**WORK TASK:** From the listing below, pull out the lines that hold "brick".

GIVEN MATERIAL: Begin

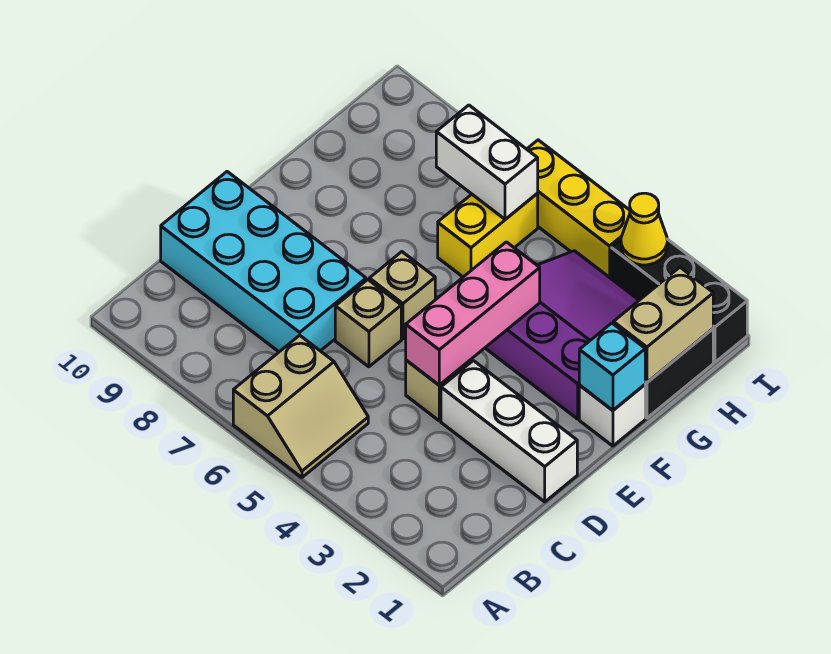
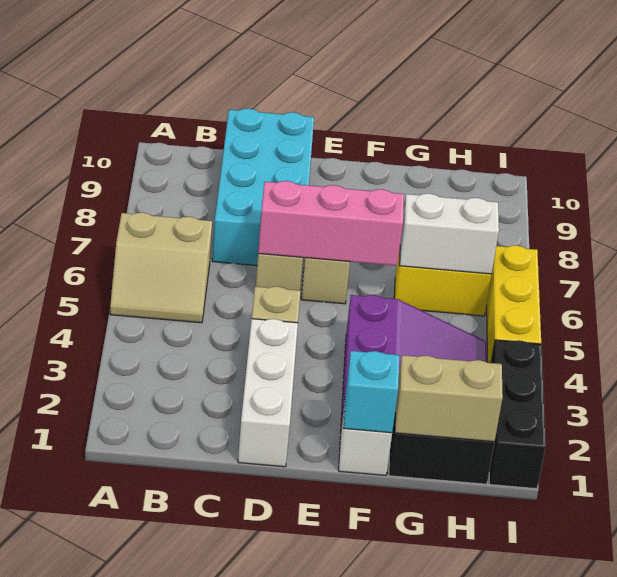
pink brick D4:F4 level 2 -> pink brick D6:F6 level 2
white brick H6:H7 level 2 -> white brick G6:H6 level 2
yellow cone I3 level 2 -> none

GIVEN MATERIAL: End

**TASK RESPONSE:**
pink brick D4:F4 level 2 -> pink brick D6:F6 level 2
white brick H6:H7 level 2 -> white brick G6:H6 level 2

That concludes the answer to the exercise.